◆ PROBLEM DESCRIPTION
Find the word "green" in the listing, and copy out each line where it turns up.

◆ INPUT RECORDS
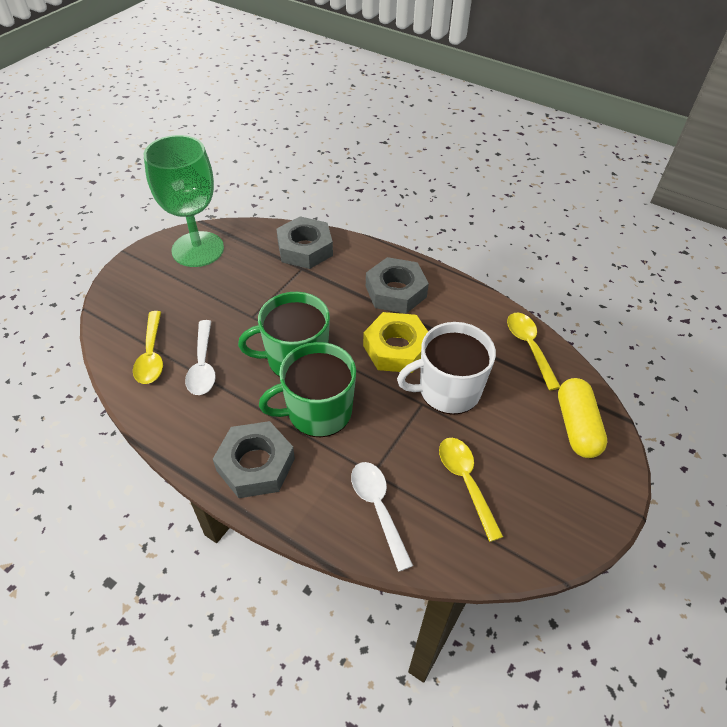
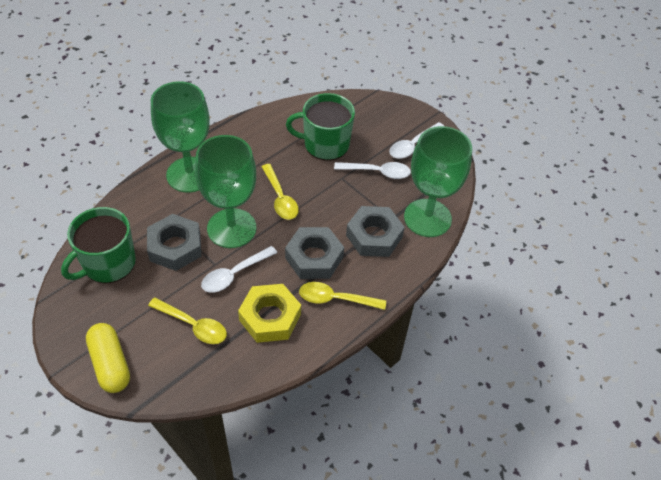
green goblet: 1 -> 3
white mug: 1 -> 0
white spoon: 2 -> 3

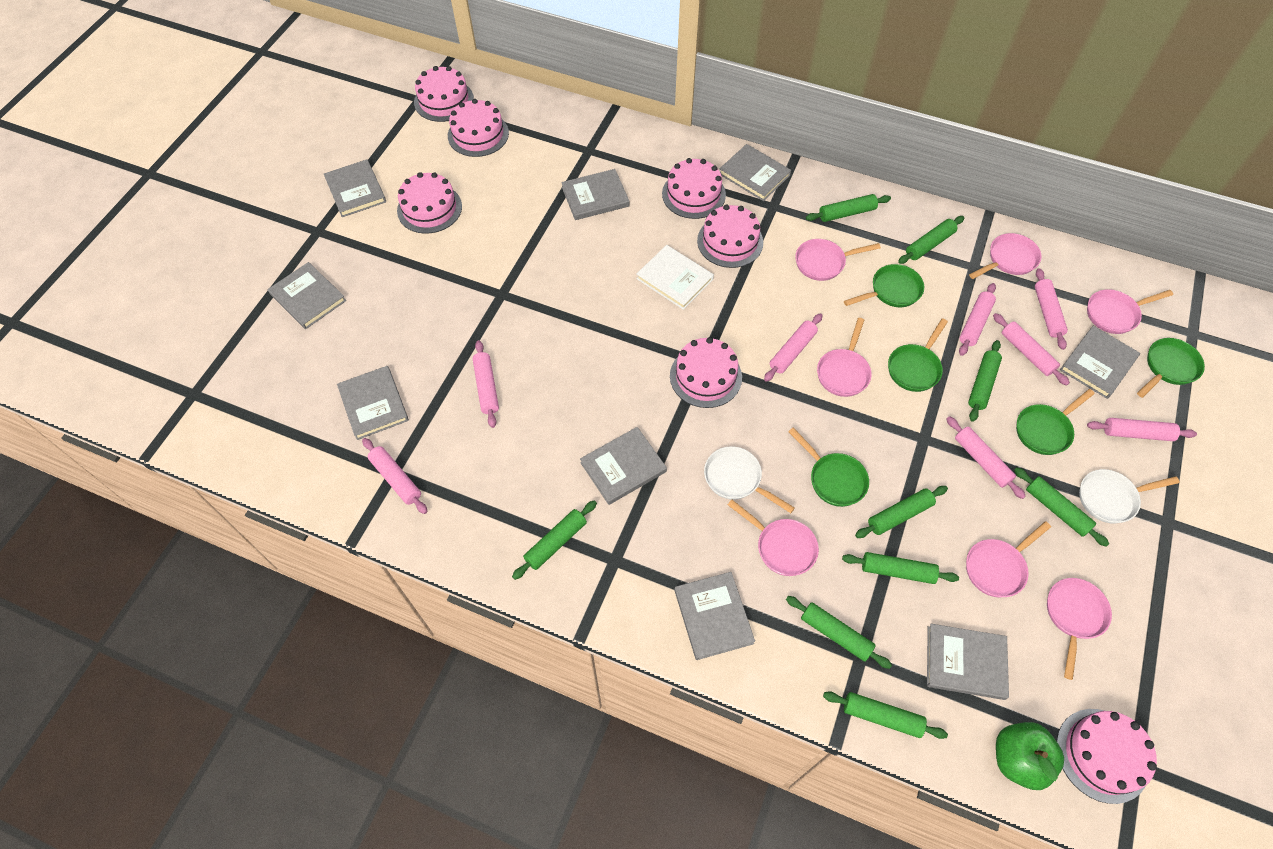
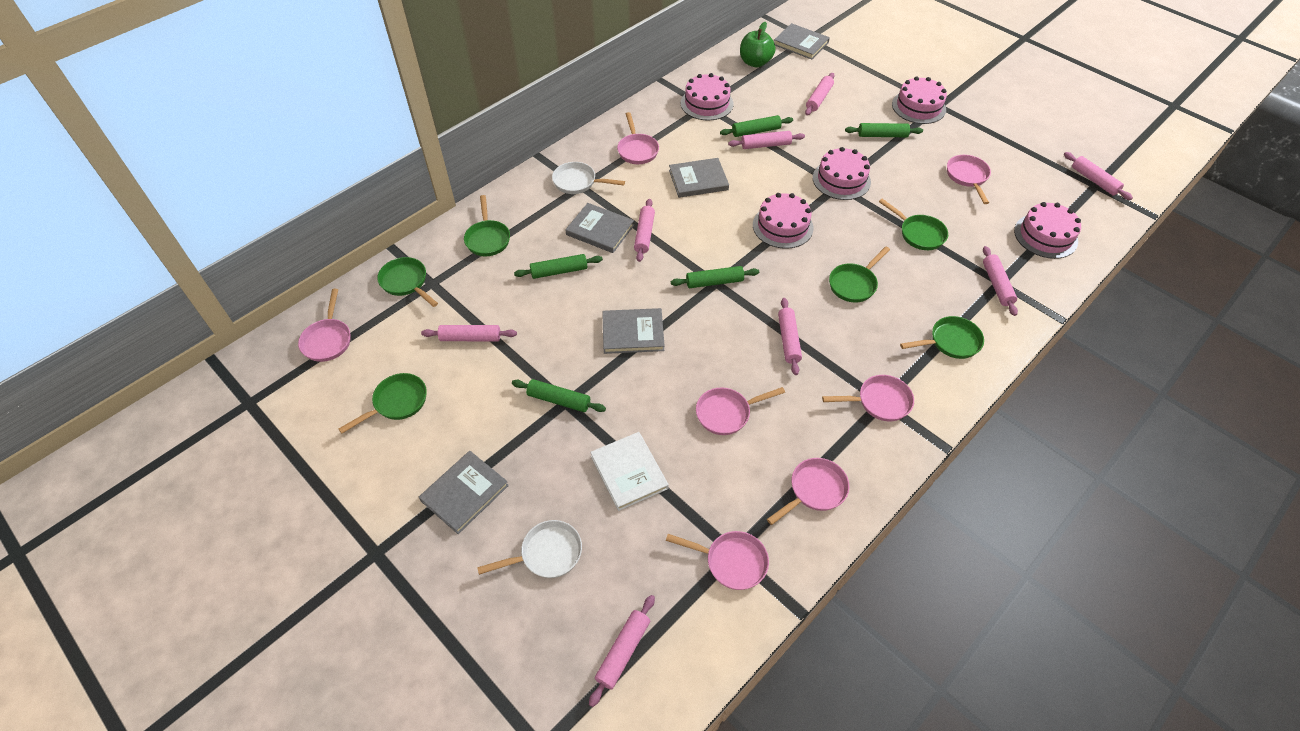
green pan: 5 -> 6
green rolling pin: 9 -> 5
grey book: 9 -> 5
pink cake: 7 -> 5

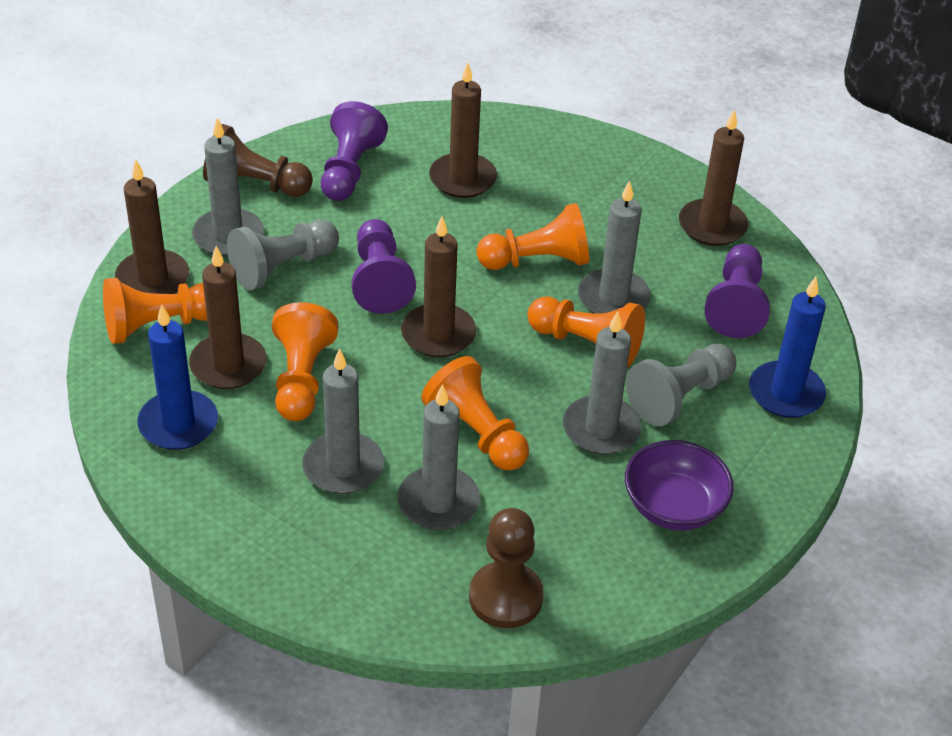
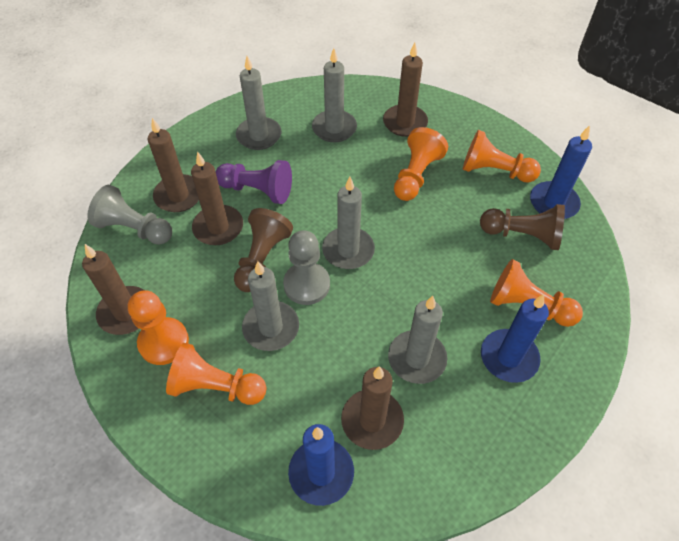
blue candle: 2 -> 3
purple bowl: 1 -> 0
purple pawn: 3 -> 1

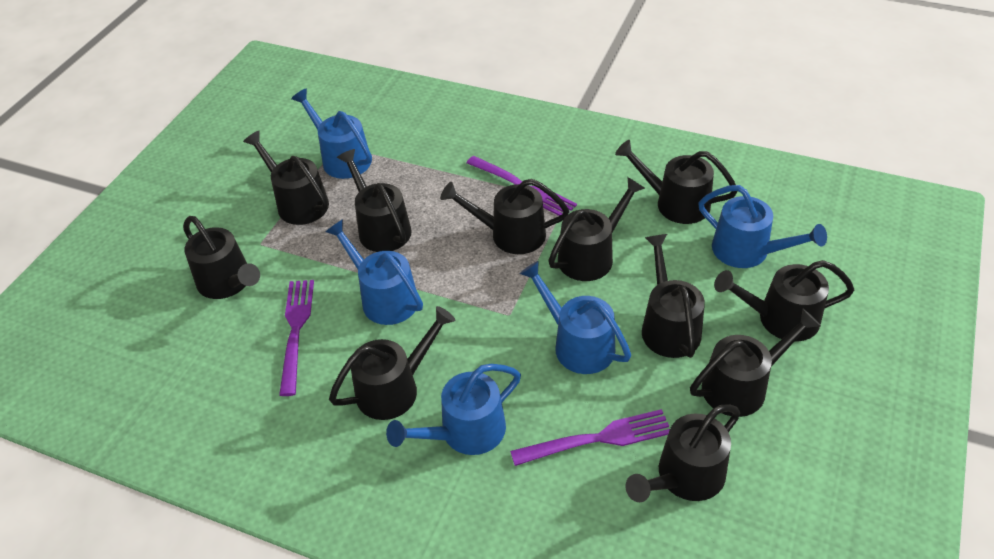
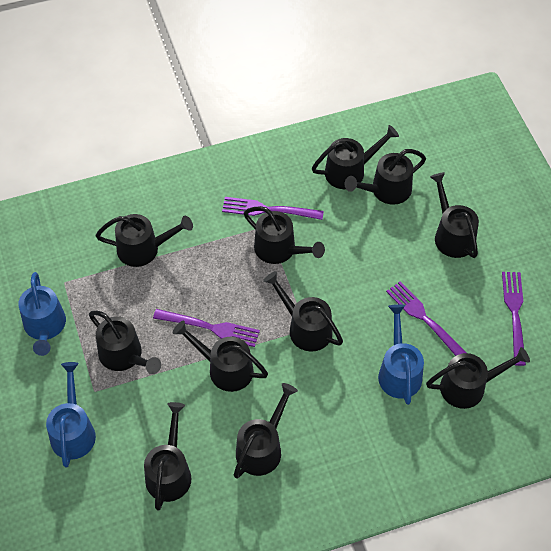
blue watering can: 5 -> 3
purple fork: 3 -> 4

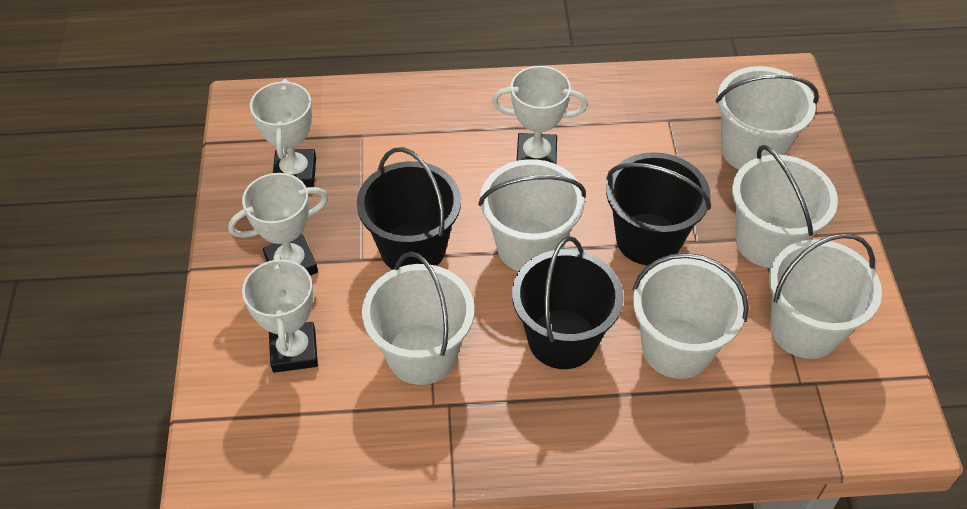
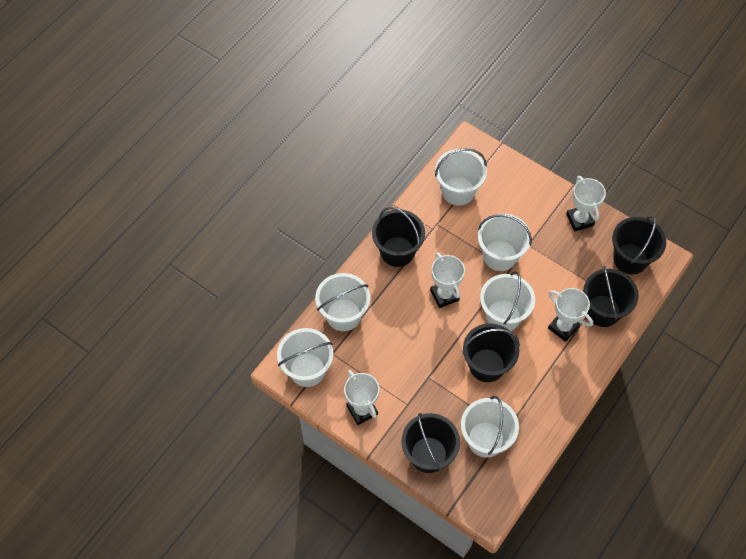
black bucket: 3 -> 5

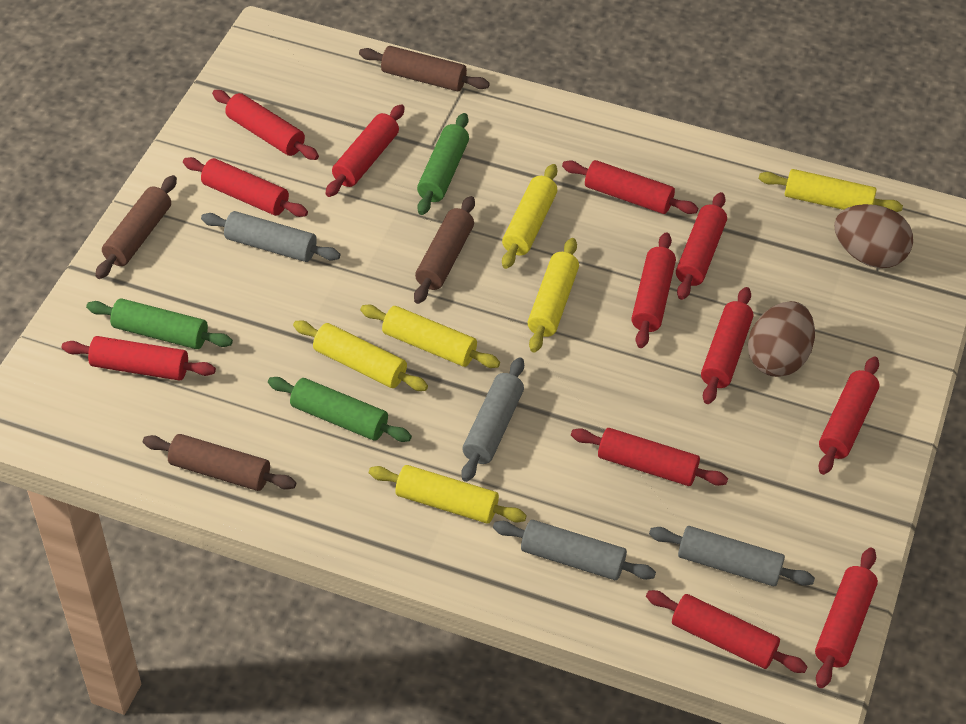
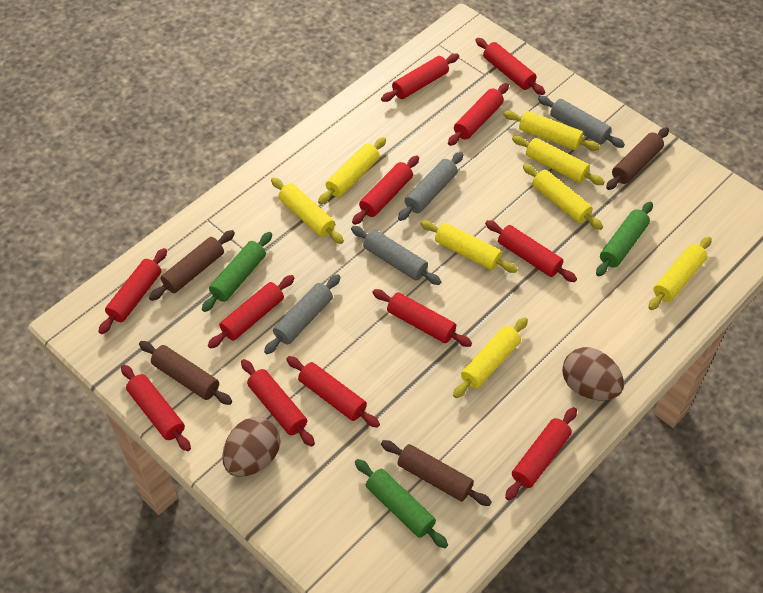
yellow rolling pin: 6 -> 8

◆ SOLUTION TO THE EXERCISE
green goblet: 1 -> 3
green pan: 5 -> 6
green rolling pin: 9 -> 5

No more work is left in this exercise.